WORK REQUIRED - Which lines below include "none"? Copy them all.

Extracted data entries
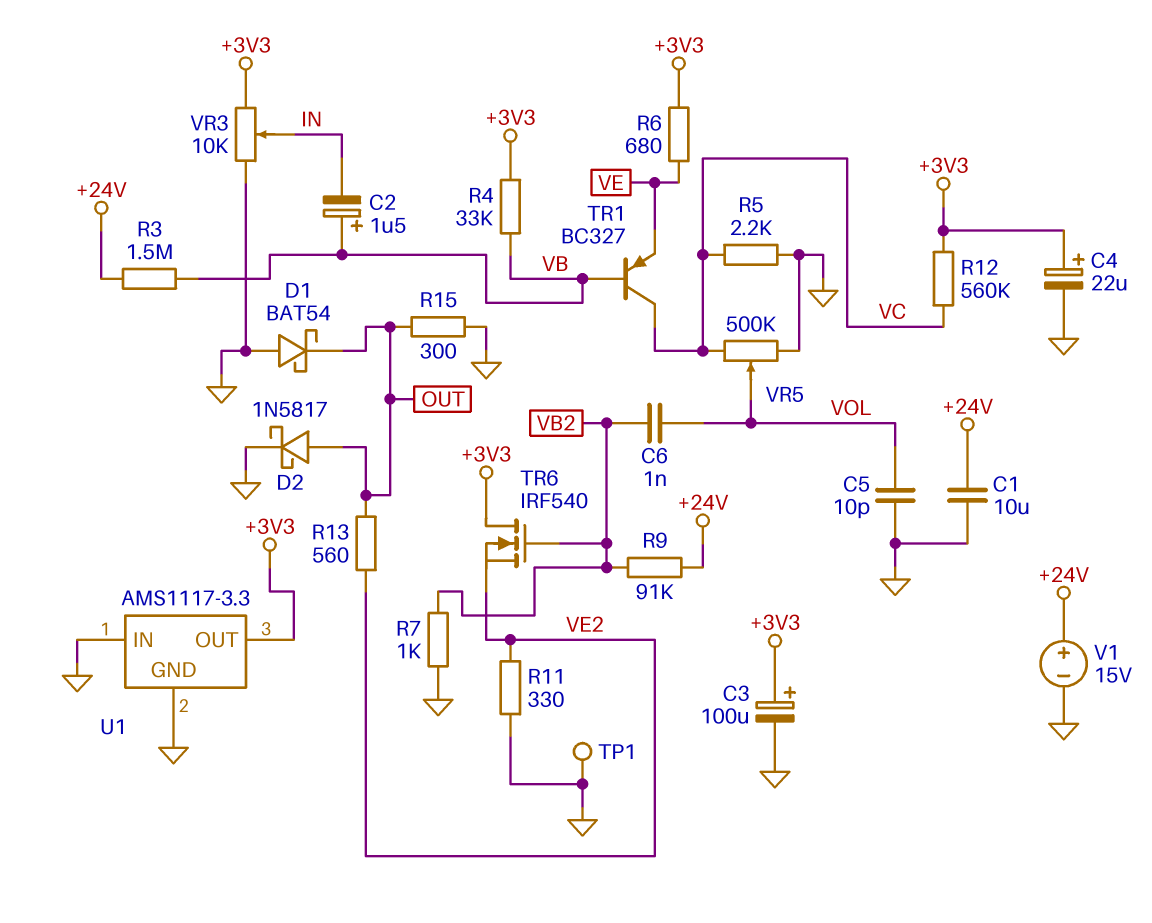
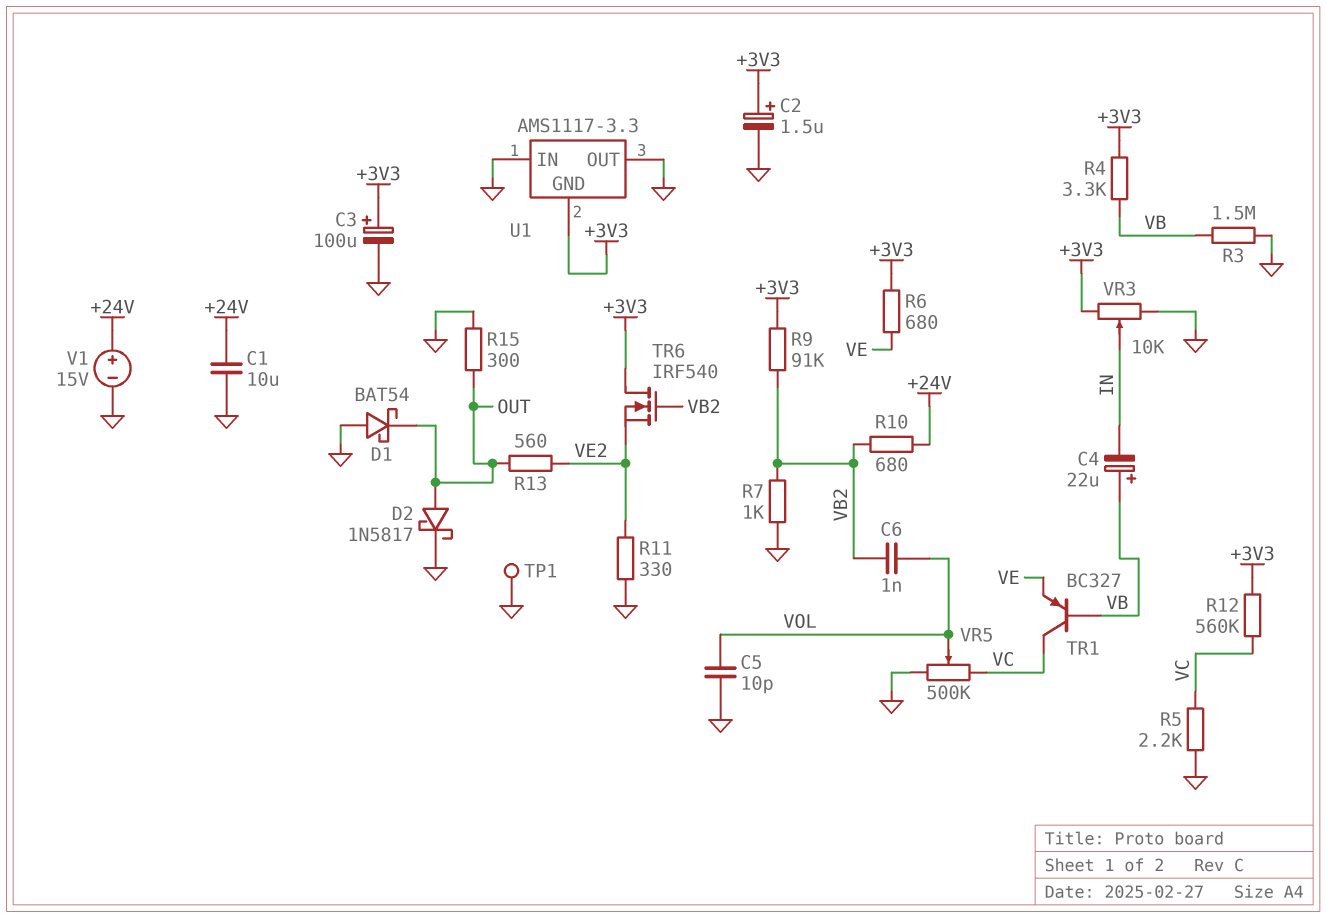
C2: 1.5uF (plus VB, minus IN) -> 1.5uF (plus +3V3, minus GND)
C4: 22uF (plus +3V3, minus GND) -> 22uF (plus VB, minus IN)
R3: 1.5M (+24V, VB) -> 1.5M (GND, VB)
R4: 33k (+3V3, VB) -> 3.3k (+3V3, VB)
R9: 91k (+24V, VB2) -> 91k (+3V3, VB2)
R10: none -> 680 (+24V, VB2)
U1 pin GND: GND -> +3V3
U1 pin OUT: +3V3 -> GND

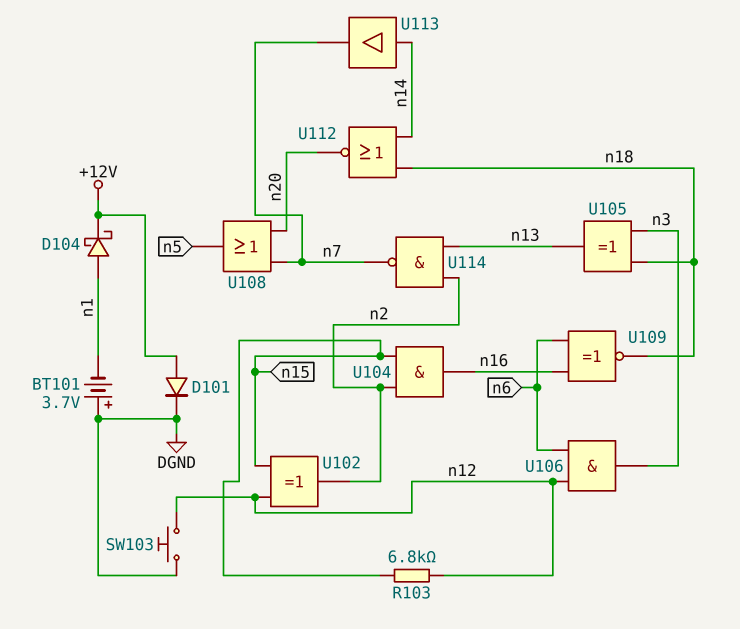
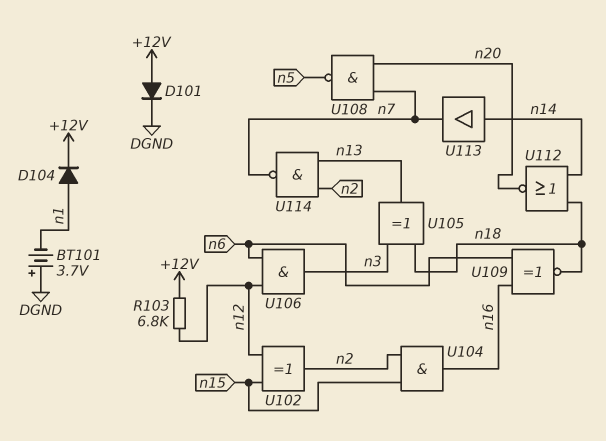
D104: schottky (A n1, K +12V) -> diode (A n1, K +12V)
R103: 6.8k (n12, n15) -> 6.8k (+12V, n12)
SW103: button (DGND, n12) -> none
U108: OR (in n7, in n20, out n5) -> NAND (in n7, in n20, out n5)

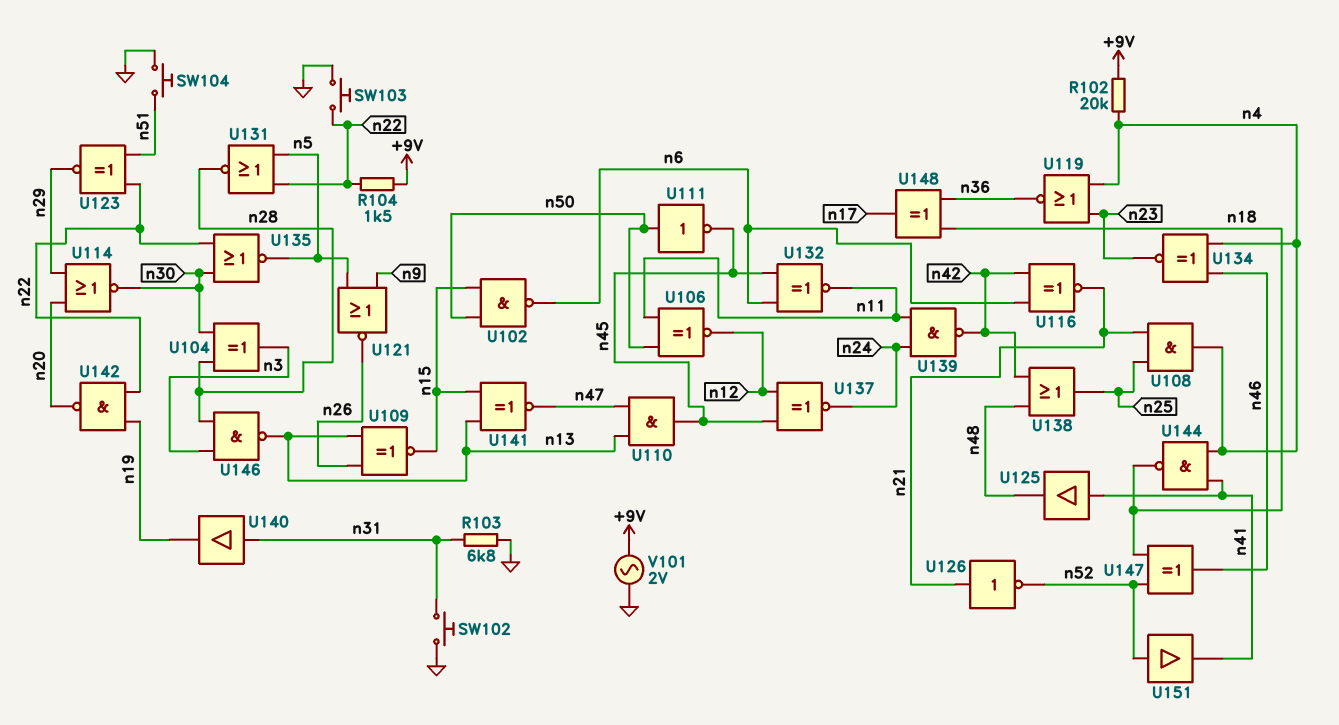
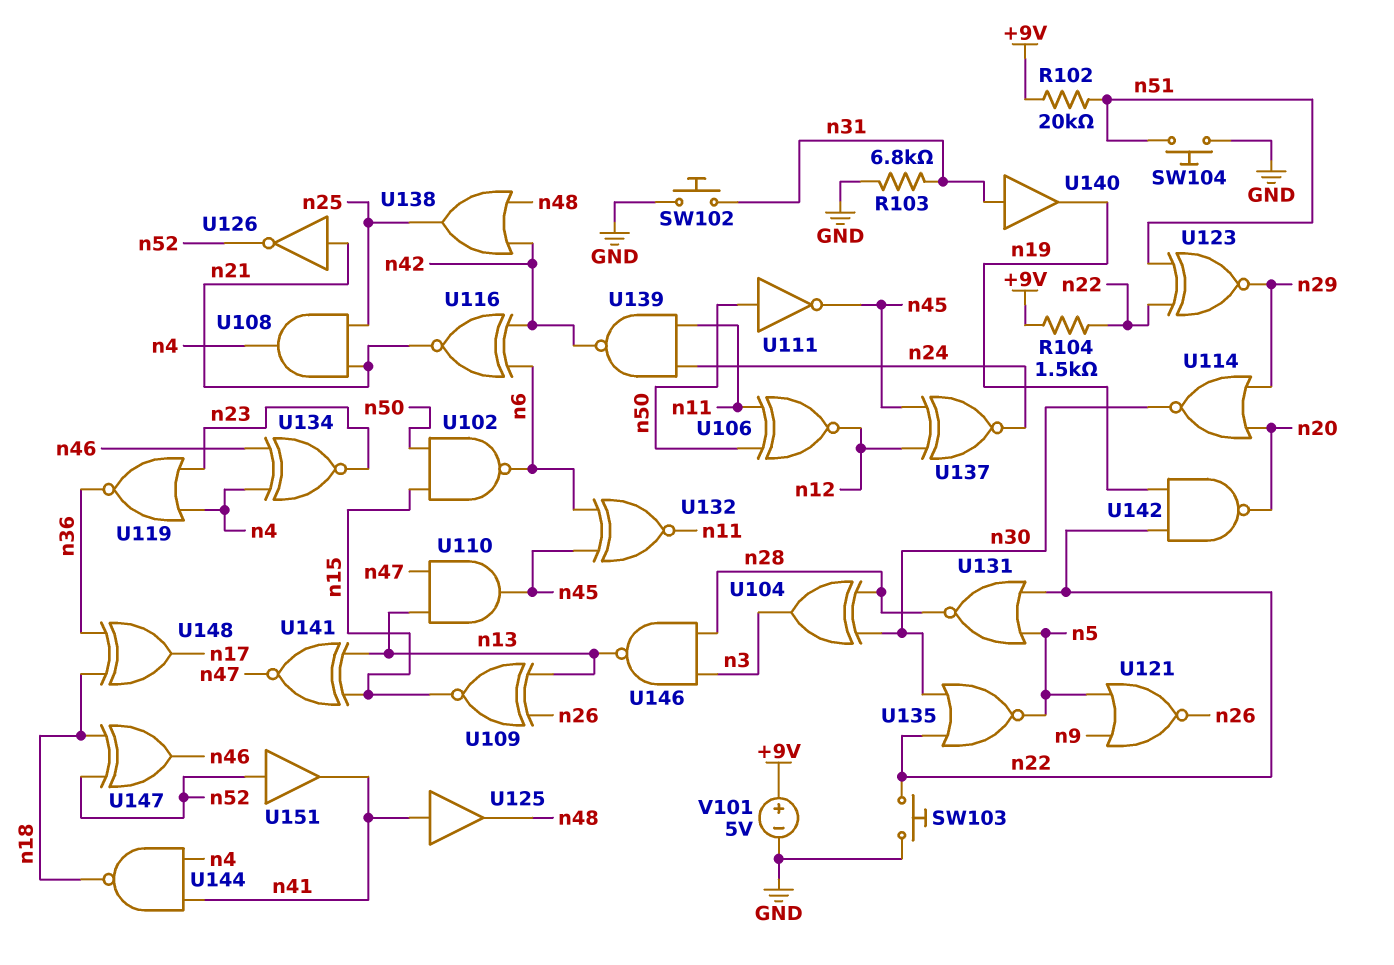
R102: 20k (+9V, n4) -> 20k (+9V, n51)
V101: AC 2V (+9V, GND) -> 5V (plus +9V, minus GND)

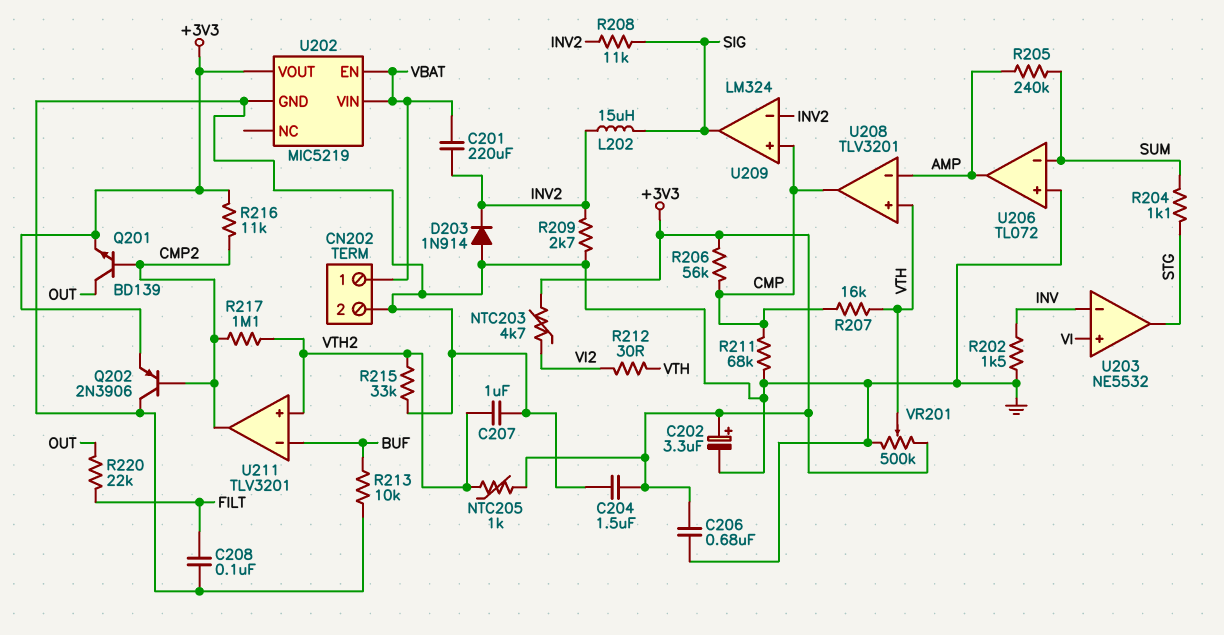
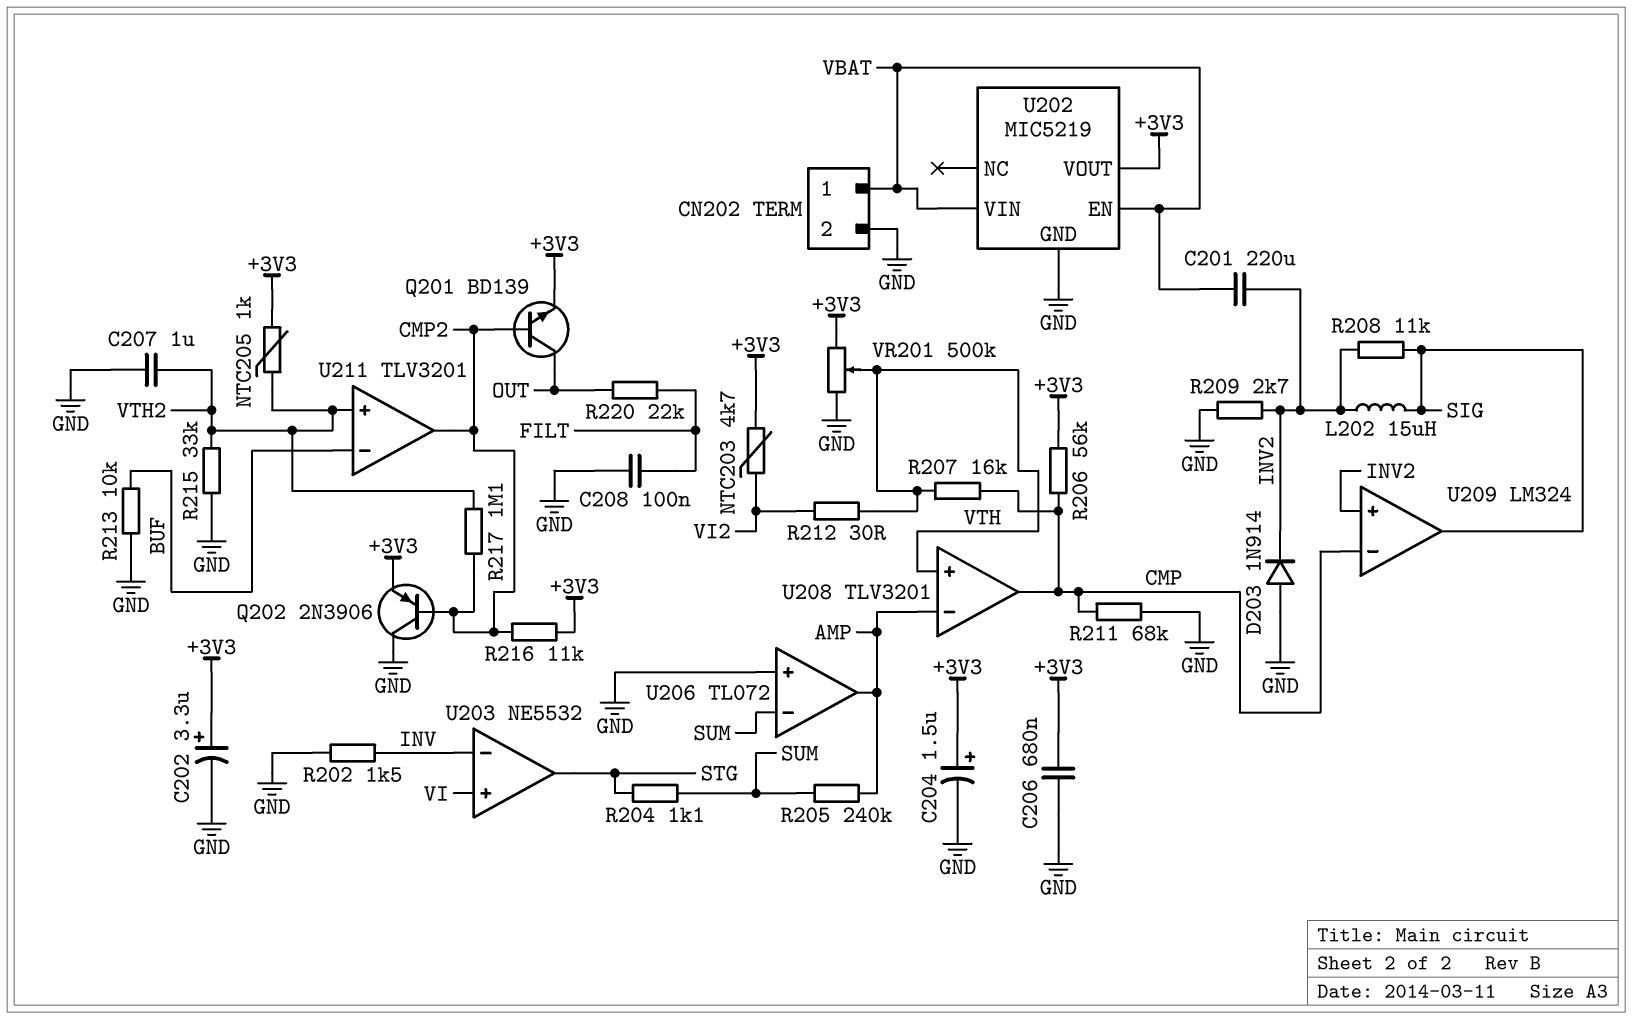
C204: 1.5uF (+3V3, GND) -> 1.5uF (plus +3V3, minus GND)
U209 pin in+: CMP -> INV2
U209 pin in-: INV2 -> CMP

TASK RESULT -
R10: none -> 680 (+24V, VB2)
SW103: button (DGND, n12) -> none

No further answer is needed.